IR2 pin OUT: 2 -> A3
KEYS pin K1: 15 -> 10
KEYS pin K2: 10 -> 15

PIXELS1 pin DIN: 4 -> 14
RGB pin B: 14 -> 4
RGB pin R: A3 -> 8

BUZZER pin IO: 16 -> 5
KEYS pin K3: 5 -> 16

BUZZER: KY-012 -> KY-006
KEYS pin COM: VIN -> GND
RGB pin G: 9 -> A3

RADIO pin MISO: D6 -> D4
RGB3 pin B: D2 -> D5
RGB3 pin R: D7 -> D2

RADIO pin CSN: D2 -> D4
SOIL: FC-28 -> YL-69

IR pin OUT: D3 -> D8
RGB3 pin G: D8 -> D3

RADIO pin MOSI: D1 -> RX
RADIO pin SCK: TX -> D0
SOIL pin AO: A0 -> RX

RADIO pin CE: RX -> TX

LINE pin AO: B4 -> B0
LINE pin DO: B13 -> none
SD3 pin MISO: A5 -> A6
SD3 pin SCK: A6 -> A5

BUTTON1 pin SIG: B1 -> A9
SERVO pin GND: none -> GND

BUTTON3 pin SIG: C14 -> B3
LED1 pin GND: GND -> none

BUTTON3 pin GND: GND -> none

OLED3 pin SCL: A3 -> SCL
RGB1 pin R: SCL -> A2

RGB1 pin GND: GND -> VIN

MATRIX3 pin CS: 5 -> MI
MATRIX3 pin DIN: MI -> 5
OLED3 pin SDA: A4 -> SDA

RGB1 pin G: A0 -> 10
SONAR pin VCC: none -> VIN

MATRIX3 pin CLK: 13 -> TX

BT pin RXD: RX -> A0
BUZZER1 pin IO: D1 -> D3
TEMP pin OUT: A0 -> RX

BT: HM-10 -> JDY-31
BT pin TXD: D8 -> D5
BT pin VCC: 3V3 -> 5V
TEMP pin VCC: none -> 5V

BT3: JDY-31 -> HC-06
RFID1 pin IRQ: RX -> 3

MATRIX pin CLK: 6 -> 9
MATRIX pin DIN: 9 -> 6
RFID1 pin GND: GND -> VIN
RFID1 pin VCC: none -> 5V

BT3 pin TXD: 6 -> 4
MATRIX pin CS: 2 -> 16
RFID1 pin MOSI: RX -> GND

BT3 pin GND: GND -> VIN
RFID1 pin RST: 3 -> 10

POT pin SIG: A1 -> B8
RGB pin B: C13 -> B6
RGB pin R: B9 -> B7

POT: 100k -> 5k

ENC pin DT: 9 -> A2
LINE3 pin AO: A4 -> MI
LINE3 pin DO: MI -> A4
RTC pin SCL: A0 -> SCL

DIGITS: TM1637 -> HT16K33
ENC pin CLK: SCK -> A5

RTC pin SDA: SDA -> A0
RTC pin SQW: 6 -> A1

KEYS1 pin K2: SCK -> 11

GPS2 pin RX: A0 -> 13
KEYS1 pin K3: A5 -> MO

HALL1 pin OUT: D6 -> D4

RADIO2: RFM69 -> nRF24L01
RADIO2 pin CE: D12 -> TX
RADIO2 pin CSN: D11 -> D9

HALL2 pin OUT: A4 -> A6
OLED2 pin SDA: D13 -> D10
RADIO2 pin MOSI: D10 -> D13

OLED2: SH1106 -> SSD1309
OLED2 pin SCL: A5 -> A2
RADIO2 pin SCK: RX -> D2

**TASK PROMPT:**
Retype exactly the span of lines from the one with "BT pin TXD: D8 -> D5" through the one with "LINE3 pin AO: A4 -> MI"; include both ends and omit the rest of the material.

**TASK RESPONSE:**
BT pin TXD: D8 -> D5
BT pin VCC: 3V3 -> 5V
TEMP pin VCC: none -> 5V

BT3: JDY-31 -> HC-06
RFID1 pin IRQ: RX -> 3

MATRIX pin CLK: 6 -> 9
MATRIX pin DIN: 9 -> 6
RFID1 pin GND: GND -> VIN
RFID1 pin VCC: none -> 5V

BT3 pin TXD: 6 -> 4
MATRIX pin CS: 2 -> 16
RFID1 pin MOSI: RX -> GND

BT3 pin GND: GND -> VIN
RFID1 pin RST: 3 -> 10

POT pin SIG: A1 -> B8
RGB pin B: C13 -> B6
RGB pin R: B9 -> B7

POT: 100k -> 5k

ENC pin DT: 9 -> A2
LINE3 pin AO: A4 -> MI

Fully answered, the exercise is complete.